■ **What is needed**
Pull out every line in the entries below that contains the string "numericTimeSignature".
........
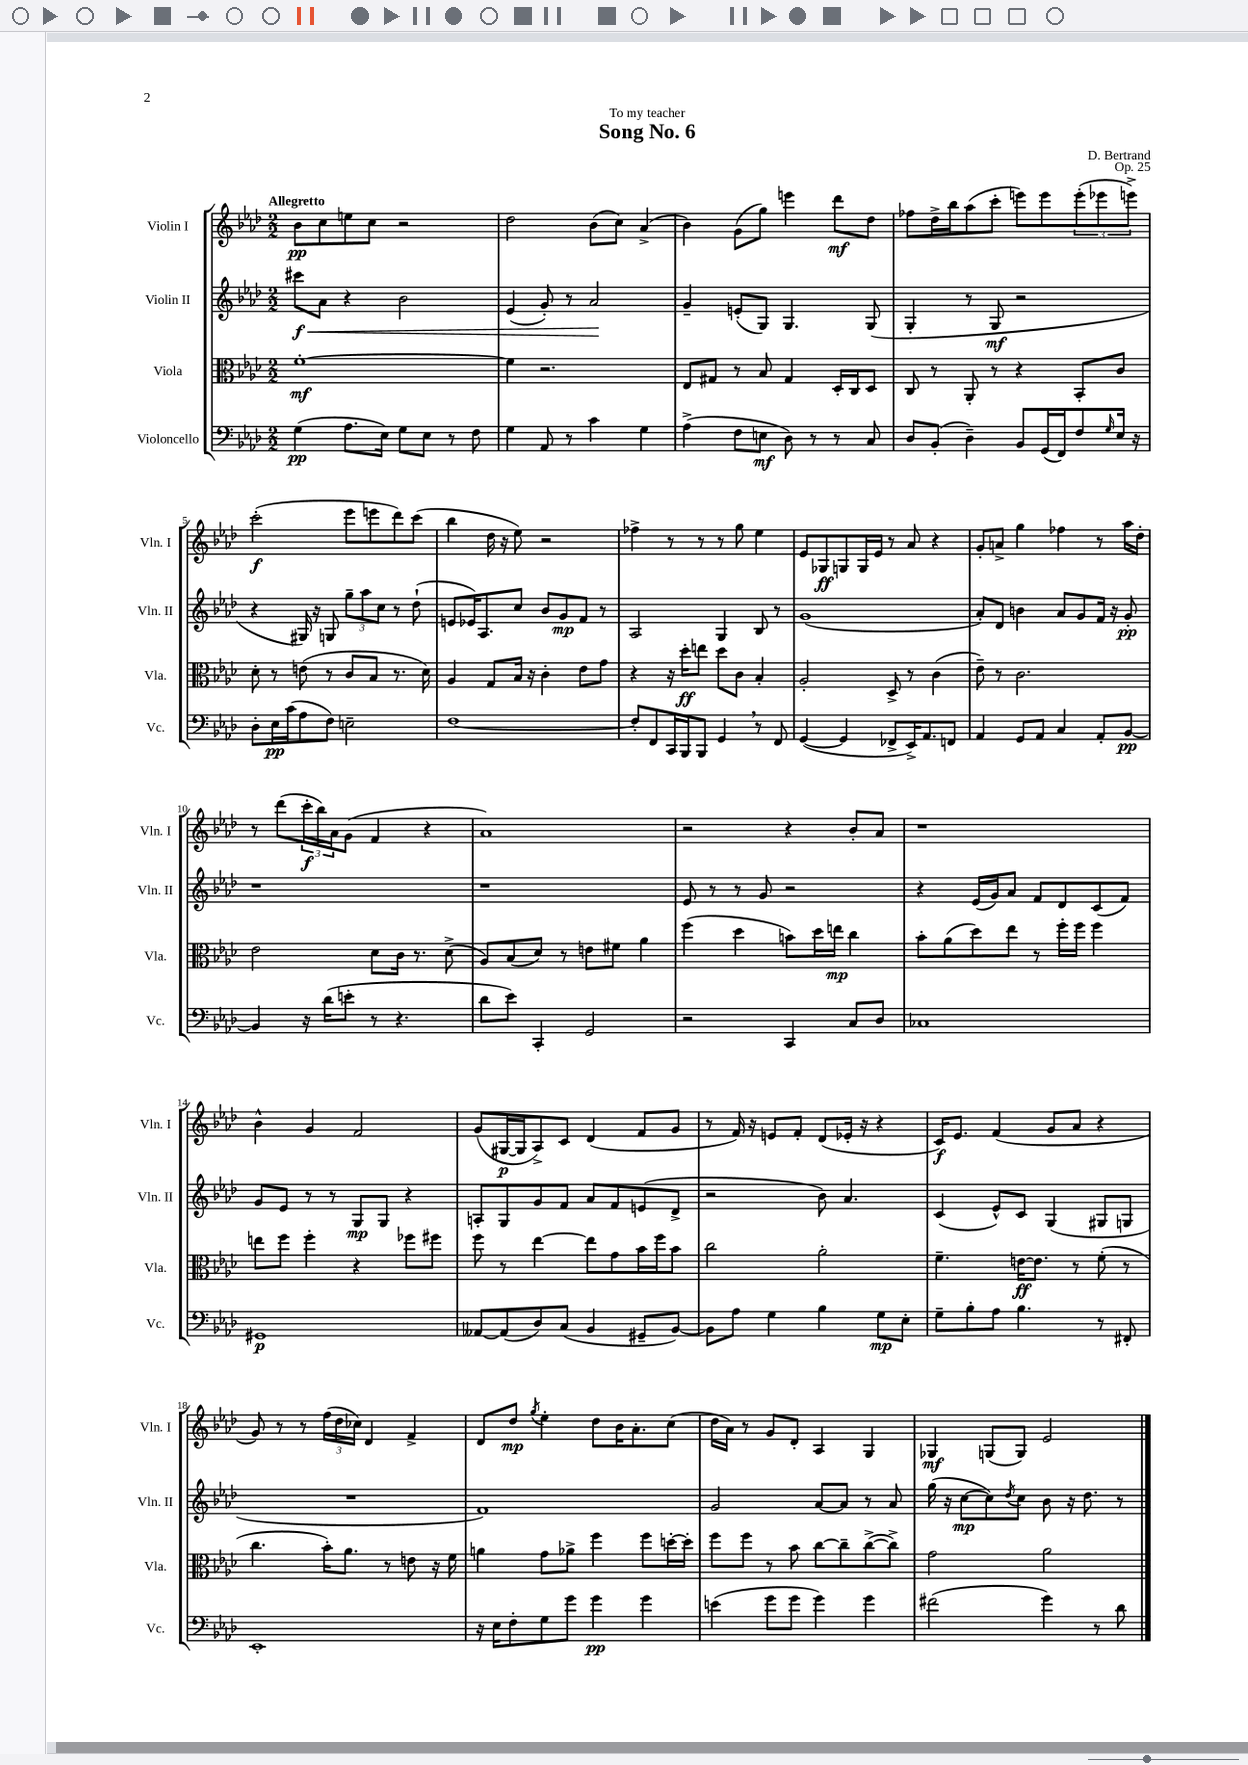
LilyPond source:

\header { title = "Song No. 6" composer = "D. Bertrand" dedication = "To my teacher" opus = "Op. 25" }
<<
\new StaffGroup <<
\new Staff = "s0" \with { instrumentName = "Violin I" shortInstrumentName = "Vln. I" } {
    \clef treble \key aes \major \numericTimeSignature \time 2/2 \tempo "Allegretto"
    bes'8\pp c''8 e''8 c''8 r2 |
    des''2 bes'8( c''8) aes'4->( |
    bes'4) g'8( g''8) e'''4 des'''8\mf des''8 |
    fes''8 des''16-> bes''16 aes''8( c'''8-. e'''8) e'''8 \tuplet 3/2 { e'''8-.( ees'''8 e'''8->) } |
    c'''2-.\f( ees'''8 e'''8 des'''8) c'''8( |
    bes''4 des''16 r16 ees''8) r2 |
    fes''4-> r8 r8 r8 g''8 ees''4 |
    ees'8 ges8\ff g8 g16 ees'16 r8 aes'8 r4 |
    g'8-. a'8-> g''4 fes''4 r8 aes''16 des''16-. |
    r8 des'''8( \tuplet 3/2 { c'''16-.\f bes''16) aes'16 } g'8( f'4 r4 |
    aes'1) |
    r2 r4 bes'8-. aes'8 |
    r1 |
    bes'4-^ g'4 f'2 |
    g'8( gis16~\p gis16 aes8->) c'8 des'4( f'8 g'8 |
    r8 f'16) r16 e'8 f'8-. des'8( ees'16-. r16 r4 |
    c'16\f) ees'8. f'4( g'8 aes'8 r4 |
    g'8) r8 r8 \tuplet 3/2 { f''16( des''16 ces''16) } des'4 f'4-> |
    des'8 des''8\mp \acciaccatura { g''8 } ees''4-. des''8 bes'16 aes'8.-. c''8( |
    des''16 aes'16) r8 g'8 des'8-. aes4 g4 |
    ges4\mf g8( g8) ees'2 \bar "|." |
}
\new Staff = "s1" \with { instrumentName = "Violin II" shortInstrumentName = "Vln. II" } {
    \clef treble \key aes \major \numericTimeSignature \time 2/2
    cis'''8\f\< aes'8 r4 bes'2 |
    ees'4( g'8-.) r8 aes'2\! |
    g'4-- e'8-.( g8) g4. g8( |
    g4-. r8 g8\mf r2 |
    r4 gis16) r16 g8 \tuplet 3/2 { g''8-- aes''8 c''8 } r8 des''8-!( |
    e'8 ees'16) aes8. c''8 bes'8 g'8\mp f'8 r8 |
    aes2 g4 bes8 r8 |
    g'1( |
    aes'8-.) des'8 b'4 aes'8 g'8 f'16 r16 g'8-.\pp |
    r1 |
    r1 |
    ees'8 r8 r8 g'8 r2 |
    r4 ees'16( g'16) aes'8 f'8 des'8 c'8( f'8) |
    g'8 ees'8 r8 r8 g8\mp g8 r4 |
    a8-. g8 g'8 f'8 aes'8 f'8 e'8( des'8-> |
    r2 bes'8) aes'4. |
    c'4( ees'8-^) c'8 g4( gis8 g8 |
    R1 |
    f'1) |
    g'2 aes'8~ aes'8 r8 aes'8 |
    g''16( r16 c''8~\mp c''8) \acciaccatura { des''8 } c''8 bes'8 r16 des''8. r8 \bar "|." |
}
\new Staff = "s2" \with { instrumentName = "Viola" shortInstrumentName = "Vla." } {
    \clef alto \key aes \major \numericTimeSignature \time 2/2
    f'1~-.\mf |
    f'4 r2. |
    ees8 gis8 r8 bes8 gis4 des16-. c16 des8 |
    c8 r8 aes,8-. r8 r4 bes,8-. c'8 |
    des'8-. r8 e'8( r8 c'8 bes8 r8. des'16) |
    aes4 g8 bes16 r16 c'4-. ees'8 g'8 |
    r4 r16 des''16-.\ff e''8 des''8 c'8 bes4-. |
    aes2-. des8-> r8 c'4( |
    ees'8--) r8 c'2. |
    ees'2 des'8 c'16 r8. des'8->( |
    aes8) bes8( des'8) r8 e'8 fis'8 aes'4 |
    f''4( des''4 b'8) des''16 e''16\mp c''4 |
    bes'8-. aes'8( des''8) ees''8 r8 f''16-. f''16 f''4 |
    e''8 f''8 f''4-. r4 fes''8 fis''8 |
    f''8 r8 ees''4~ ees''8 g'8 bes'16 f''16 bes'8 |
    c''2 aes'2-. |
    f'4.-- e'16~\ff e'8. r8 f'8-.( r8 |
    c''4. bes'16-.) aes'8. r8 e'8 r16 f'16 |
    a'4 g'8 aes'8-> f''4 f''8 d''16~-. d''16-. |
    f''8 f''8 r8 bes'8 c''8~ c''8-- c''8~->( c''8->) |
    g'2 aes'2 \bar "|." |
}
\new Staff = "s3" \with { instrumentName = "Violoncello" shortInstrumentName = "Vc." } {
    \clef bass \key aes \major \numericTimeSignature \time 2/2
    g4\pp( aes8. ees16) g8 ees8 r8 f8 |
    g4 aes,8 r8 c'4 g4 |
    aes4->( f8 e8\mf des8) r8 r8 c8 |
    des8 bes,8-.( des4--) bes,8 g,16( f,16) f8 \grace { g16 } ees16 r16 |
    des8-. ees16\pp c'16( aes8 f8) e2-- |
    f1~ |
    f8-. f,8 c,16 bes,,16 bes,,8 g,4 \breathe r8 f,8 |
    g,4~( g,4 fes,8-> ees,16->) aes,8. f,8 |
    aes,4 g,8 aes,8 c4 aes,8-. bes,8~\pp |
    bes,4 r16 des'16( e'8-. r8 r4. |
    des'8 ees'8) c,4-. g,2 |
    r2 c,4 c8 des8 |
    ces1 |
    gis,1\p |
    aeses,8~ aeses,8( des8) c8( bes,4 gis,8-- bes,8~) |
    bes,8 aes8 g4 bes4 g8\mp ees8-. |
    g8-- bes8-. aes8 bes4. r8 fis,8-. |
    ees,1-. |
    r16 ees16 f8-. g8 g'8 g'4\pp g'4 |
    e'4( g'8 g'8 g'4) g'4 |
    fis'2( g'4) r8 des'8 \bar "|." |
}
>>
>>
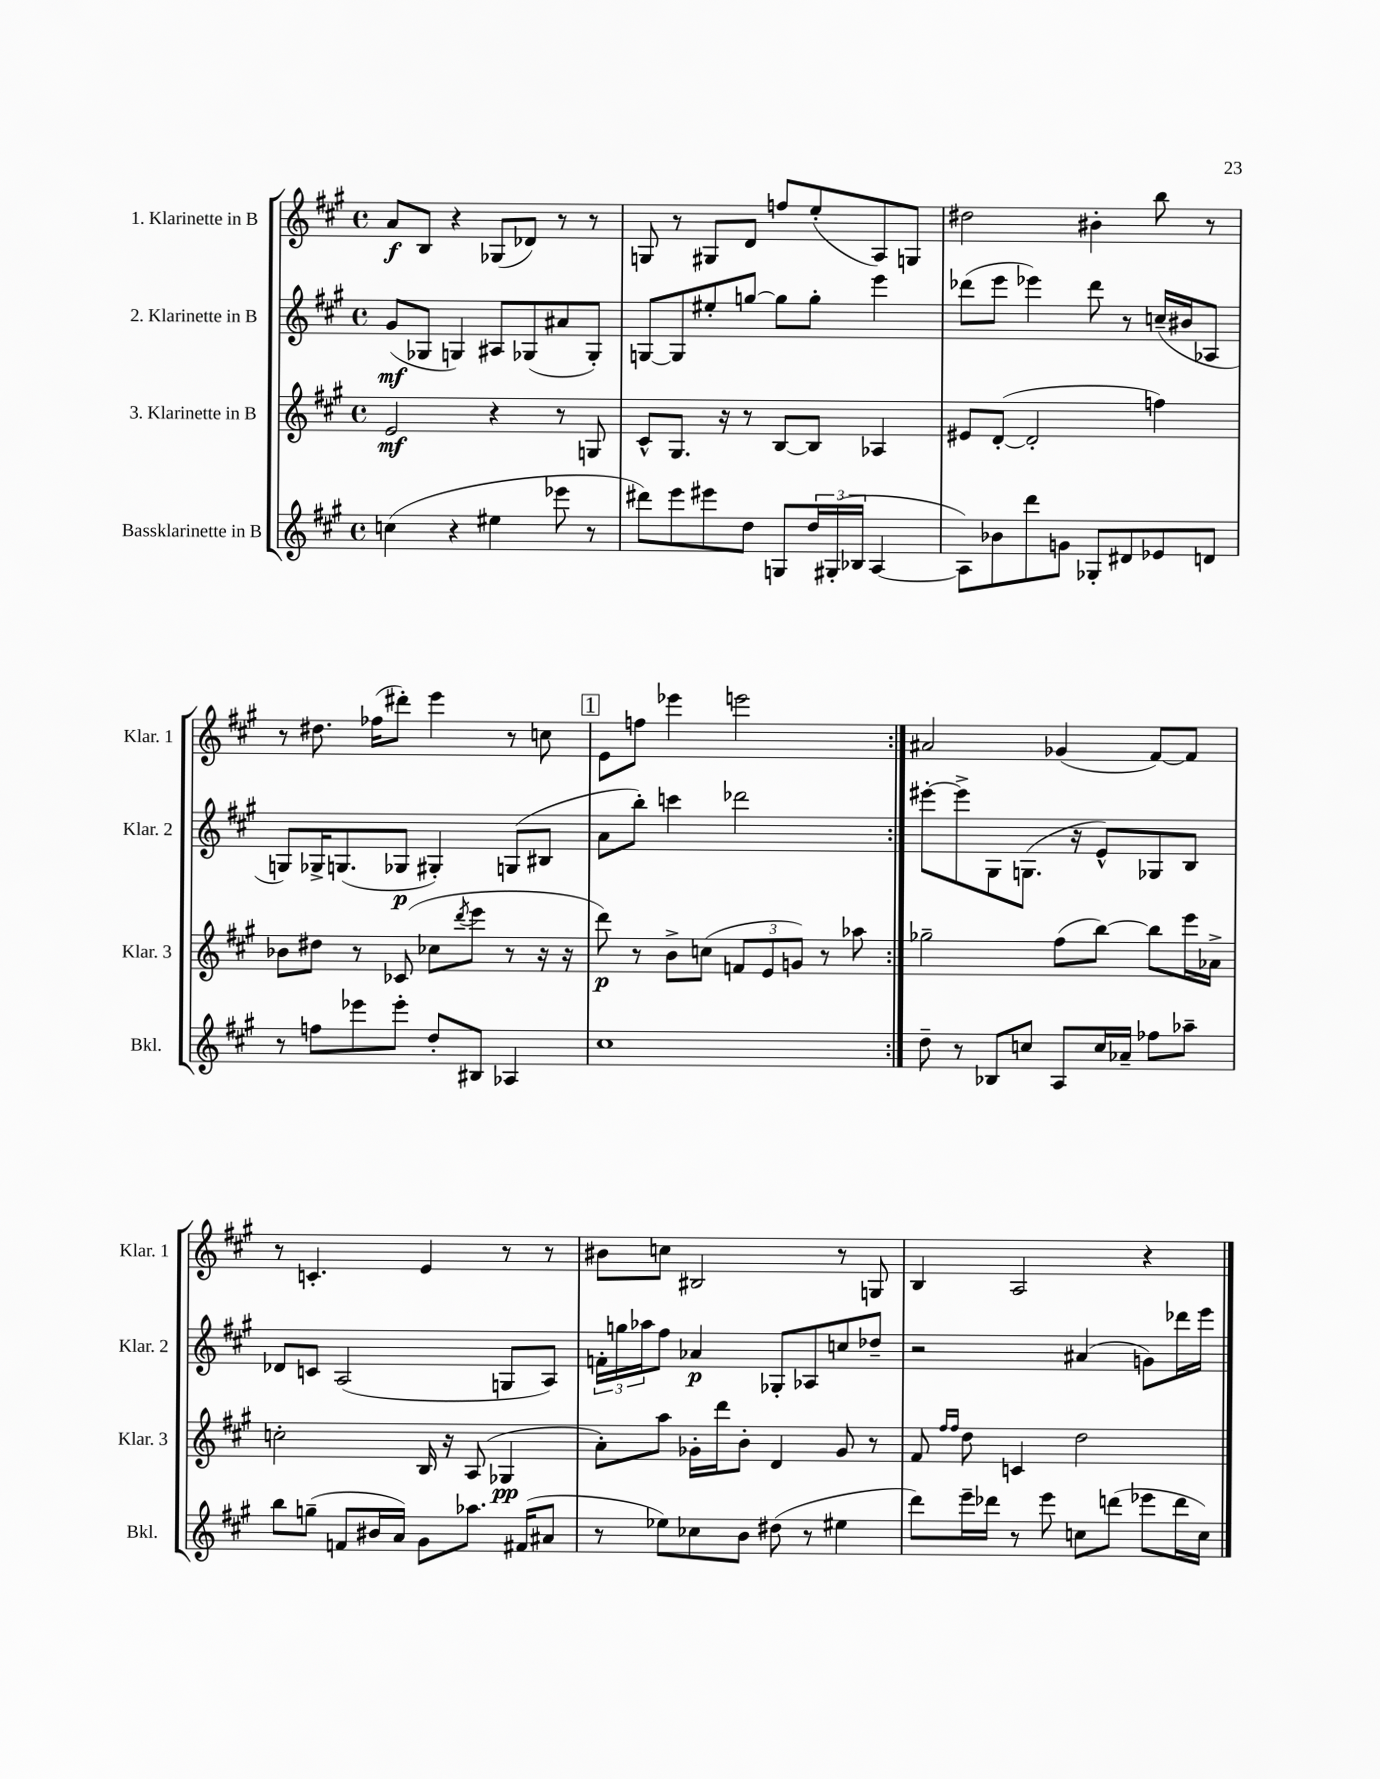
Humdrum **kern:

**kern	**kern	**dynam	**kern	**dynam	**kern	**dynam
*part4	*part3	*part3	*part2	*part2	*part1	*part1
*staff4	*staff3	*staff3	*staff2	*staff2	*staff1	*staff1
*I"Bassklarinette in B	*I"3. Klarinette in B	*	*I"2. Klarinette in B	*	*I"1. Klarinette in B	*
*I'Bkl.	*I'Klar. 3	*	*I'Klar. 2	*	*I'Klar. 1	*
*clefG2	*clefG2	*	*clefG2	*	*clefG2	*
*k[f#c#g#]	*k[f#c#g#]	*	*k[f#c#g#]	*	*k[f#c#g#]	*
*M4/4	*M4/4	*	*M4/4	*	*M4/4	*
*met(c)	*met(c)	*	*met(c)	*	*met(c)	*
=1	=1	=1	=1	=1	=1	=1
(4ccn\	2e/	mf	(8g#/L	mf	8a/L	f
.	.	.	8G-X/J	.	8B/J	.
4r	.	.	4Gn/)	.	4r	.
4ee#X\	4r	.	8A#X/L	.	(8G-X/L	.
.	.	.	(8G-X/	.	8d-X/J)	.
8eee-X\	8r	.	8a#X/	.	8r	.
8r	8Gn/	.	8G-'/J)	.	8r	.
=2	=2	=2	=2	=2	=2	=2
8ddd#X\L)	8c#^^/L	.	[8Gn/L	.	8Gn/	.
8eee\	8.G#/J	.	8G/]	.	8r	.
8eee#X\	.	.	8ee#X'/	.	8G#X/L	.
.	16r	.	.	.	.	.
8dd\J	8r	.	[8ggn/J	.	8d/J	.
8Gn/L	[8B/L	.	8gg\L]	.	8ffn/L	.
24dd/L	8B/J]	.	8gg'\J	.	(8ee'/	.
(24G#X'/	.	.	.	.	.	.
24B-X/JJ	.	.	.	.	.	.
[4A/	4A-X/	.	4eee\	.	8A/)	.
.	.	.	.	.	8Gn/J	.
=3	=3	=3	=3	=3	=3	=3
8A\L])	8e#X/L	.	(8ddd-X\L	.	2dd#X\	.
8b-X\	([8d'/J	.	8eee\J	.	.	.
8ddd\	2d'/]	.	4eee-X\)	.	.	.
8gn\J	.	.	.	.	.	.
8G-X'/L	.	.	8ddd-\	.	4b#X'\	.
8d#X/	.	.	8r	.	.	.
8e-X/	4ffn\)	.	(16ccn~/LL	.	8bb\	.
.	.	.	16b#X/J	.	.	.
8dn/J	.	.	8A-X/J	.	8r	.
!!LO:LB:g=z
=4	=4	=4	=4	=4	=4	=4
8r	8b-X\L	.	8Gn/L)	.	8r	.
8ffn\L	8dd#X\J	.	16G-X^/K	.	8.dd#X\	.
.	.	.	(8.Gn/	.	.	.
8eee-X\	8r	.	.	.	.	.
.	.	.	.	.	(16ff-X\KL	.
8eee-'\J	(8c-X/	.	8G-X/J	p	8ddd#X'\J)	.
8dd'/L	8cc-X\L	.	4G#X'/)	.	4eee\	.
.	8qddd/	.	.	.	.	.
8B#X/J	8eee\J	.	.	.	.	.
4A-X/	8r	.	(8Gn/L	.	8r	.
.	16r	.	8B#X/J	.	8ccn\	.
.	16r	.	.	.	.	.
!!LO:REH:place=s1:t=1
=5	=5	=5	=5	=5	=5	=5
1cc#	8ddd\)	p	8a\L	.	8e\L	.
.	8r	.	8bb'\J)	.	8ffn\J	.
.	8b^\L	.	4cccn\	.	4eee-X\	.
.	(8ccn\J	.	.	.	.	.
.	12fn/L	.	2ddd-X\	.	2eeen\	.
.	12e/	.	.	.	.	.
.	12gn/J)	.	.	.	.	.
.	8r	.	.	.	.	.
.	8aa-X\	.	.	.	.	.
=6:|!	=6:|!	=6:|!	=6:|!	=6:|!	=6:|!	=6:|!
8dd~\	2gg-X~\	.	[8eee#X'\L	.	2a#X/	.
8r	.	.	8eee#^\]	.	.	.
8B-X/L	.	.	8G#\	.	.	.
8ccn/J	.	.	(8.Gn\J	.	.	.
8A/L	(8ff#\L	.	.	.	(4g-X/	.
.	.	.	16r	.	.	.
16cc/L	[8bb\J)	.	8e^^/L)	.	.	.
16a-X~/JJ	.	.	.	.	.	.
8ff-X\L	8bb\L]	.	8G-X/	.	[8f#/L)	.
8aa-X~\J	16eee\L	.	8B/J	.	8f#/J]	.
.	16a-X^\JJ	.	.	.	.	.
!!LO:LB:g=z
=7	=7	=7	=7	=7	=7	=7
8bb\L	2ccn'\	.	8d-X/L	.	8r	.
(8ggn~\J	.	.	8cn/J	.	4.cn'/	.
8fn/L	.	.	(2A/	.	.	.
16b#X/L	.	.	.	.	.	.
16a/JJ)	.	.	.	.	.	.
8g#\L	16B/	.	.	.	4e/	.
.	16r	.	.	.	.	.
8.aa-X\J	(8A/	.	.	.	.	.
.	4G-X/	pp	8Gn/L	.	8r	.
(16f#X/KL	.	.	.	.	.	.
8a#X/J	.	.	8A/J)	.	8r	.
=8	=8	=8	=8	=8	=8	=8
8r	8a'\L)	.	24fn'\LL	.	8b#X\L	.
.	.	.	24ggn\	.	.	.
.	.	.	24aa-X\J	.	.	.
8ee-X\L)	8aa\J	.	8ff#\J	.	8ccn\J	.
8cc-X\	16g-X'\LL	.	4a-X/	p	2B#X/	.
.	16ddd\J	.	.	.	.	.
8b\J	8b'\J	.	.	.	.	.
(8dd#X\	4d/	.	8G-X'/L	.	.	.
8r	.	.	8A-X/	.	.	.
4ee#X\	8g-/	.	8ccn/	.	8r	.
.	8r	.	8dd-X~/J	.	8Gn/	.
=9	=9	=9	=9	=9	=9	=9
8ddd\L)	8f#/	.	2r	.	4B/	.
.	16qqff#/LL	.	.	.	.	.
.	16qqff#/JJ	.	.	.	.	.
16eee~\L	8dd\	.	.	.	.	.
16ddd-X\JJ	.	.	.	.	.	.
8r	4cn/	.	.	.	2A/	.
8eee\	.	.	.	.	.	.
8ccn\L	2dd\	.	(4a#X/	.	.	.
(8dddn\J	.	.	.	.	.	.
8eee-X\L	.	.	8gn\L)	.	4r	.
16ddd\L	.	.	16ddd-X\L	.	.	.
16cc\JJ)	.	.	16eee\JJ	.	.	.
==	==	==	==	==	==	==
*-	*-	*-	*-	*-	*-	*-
........
■ **Task response**
    \clef treble \key aes \major \numericTimeSignature \time 2/2 \tempo "Allegretto"
    \clef treble \key aes \major \numericTimeSignature \time 2/2
    \clef alto \key aes \major \numericTimeSignature \time 2/2
    \clef bass \key aes \major \numericTimeSignature \time 2/2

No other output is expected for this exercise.